⟨

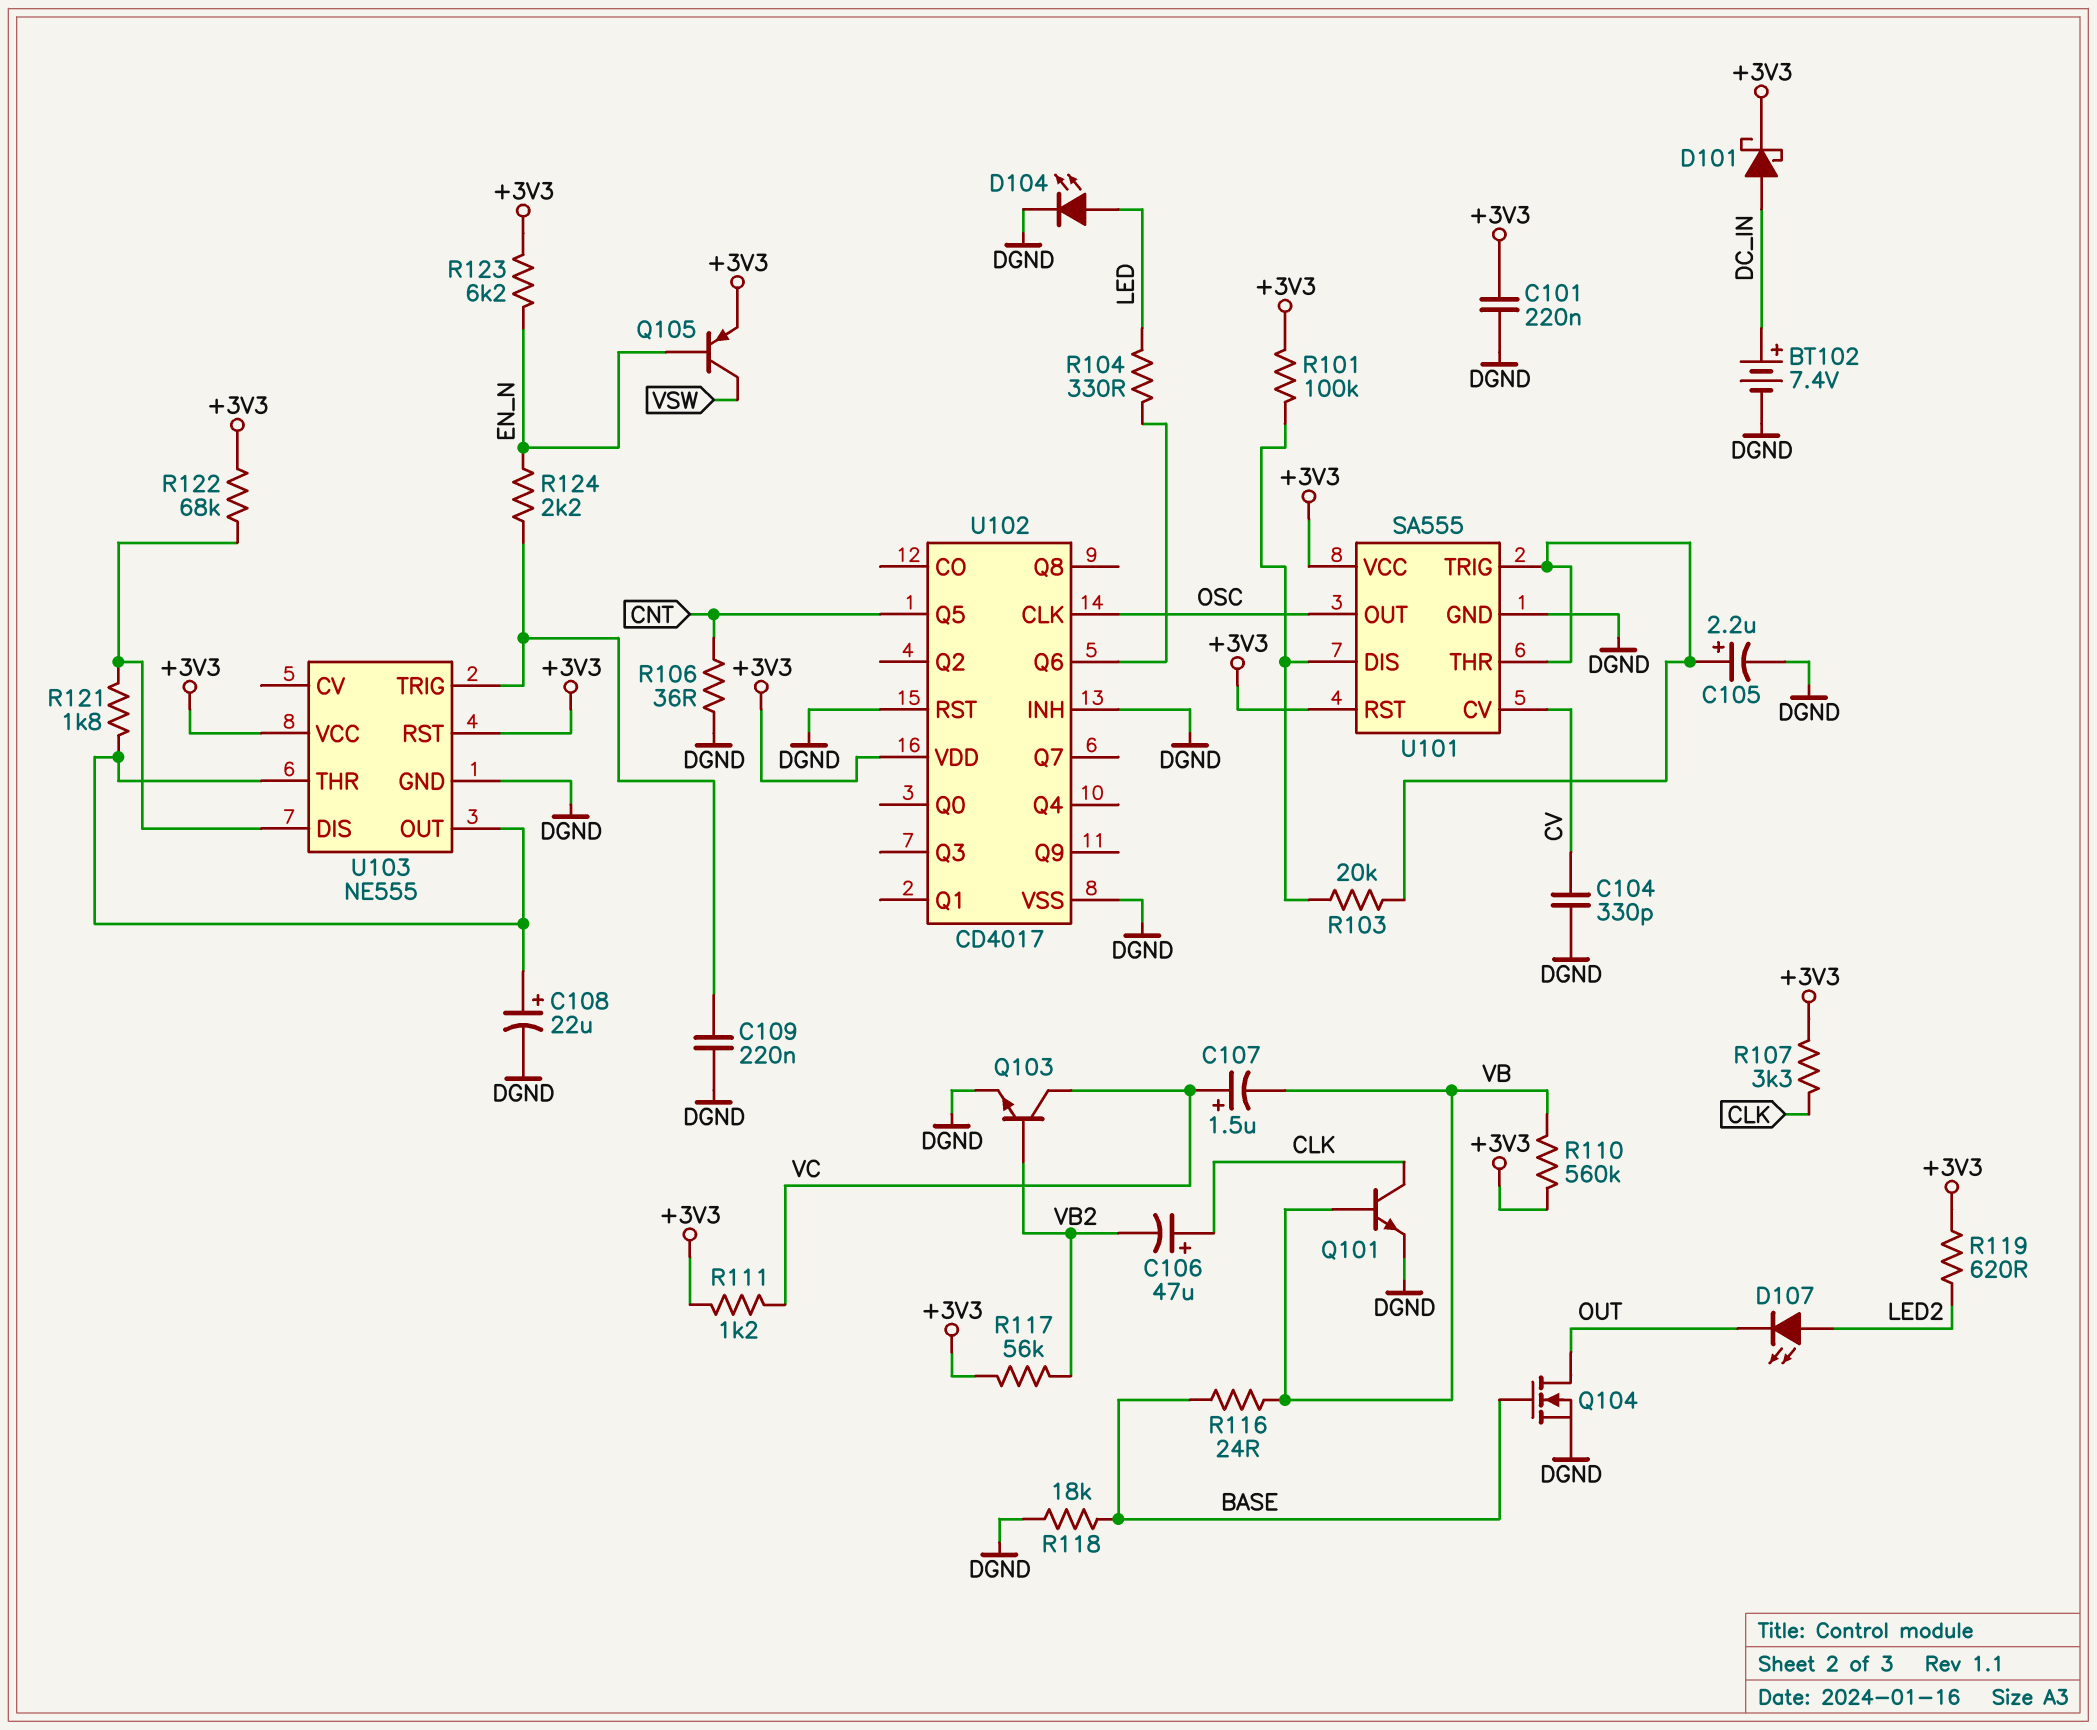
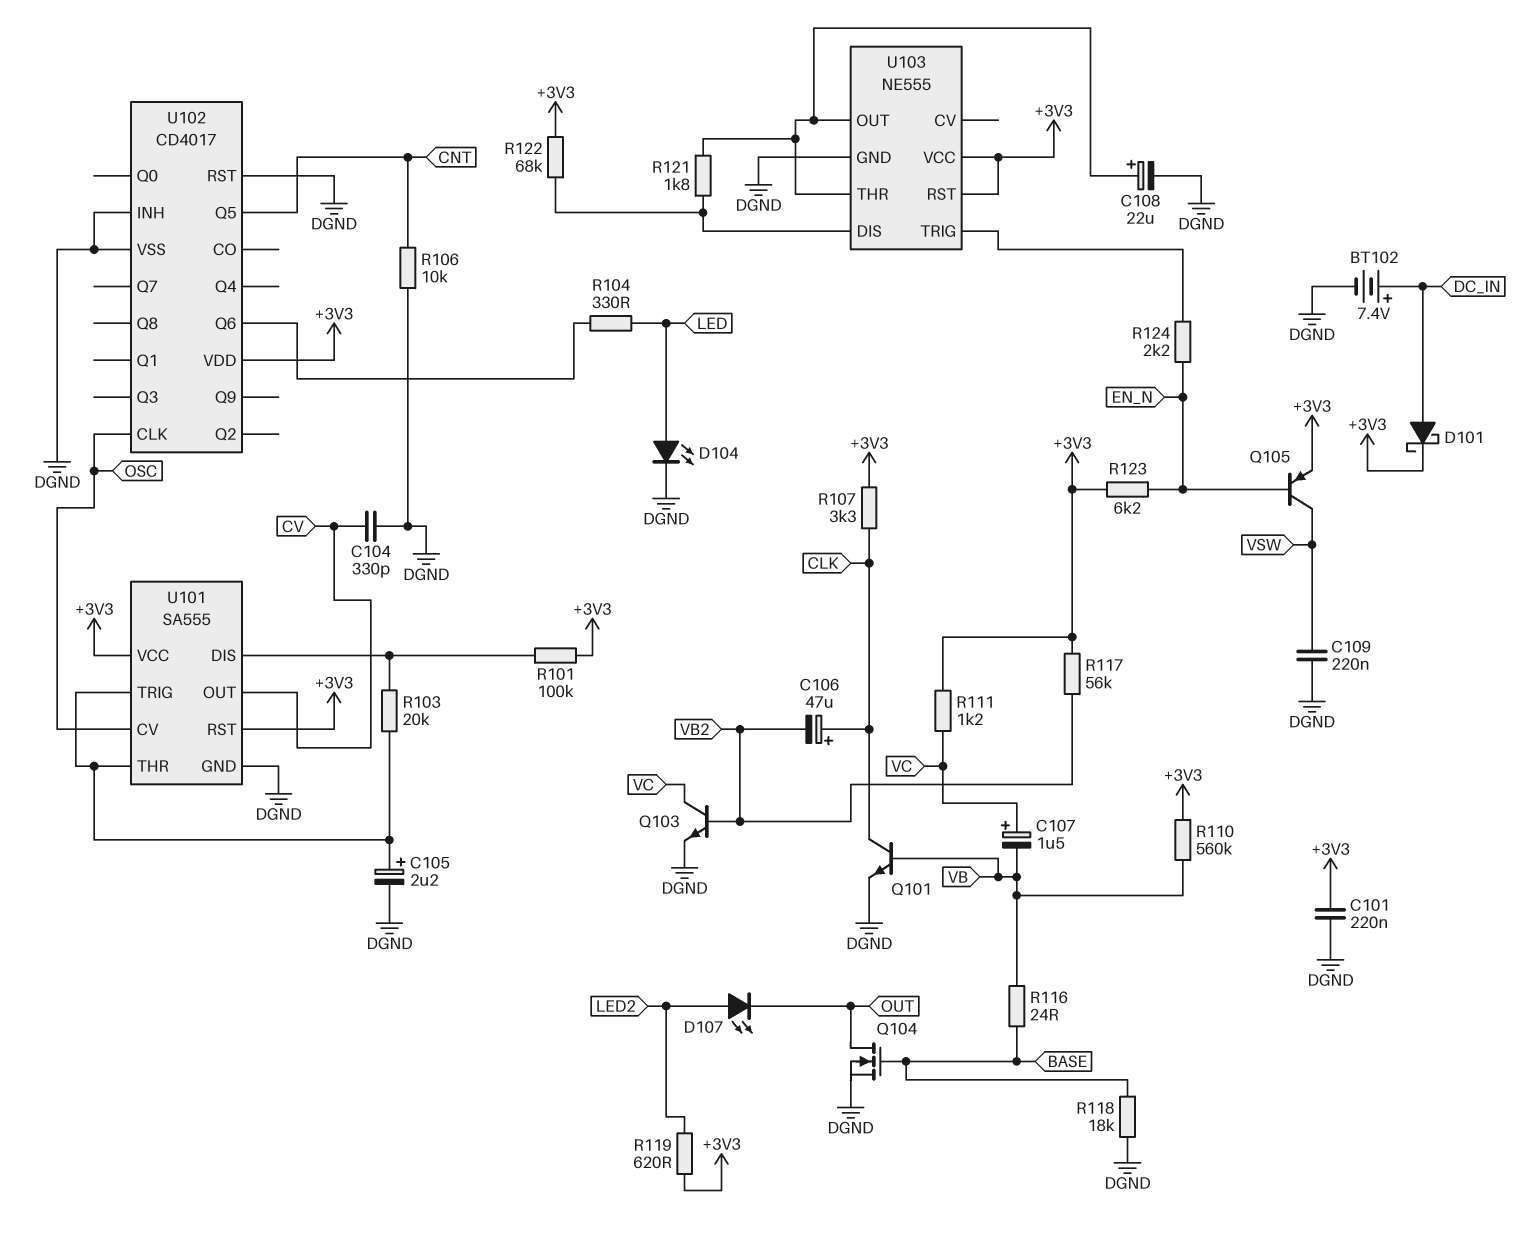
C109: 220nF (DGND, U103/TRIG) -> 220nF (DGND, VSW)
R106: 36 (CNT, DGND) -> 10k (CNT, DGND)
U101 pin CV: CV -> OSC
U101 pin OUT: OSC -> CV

⟩
⟨

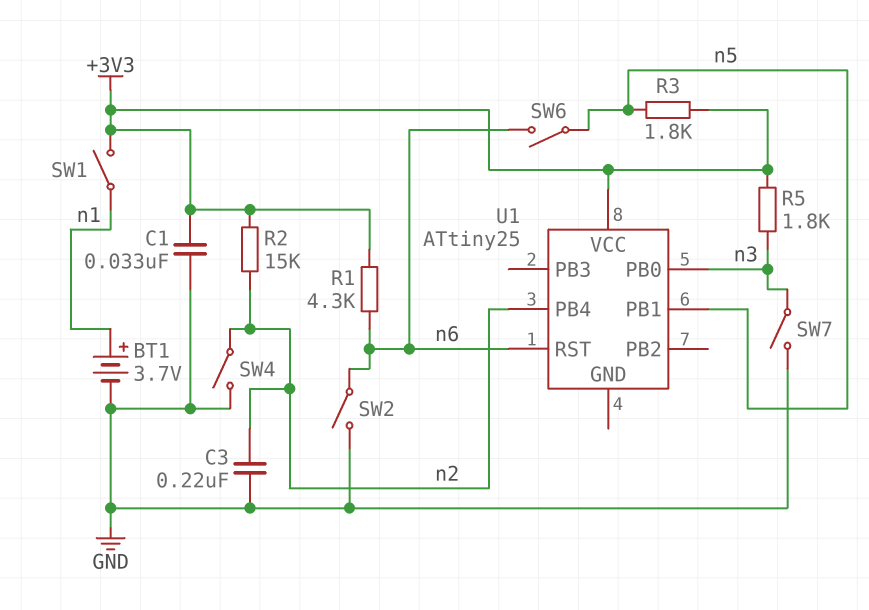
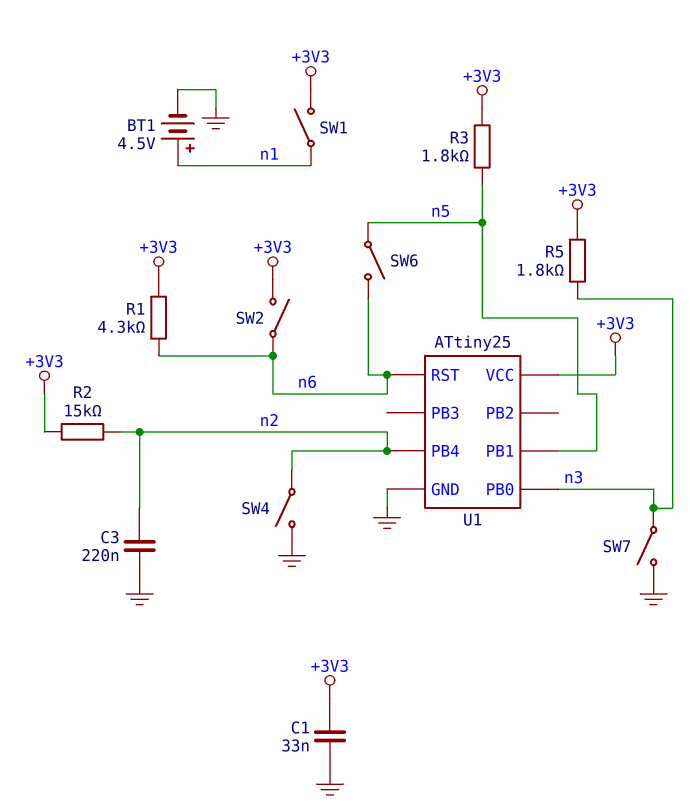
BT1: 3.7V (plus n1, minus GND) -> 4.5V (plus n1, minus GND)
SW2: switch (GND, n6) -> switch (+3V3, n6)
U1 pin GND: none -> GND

⟩

* _Activity_
Above are the records; from them, give again exactly the lines from the one containing "SW2: switch (GND, n6) -> switch (+3V3, n6)" to the one containing "U1 pin GND: none -> GND", both lines included, and nothing more.

* _Completed task_
SW2: switch (GND, n6) -> switch (+3V3, n6)
U1 pin GND: none -> GND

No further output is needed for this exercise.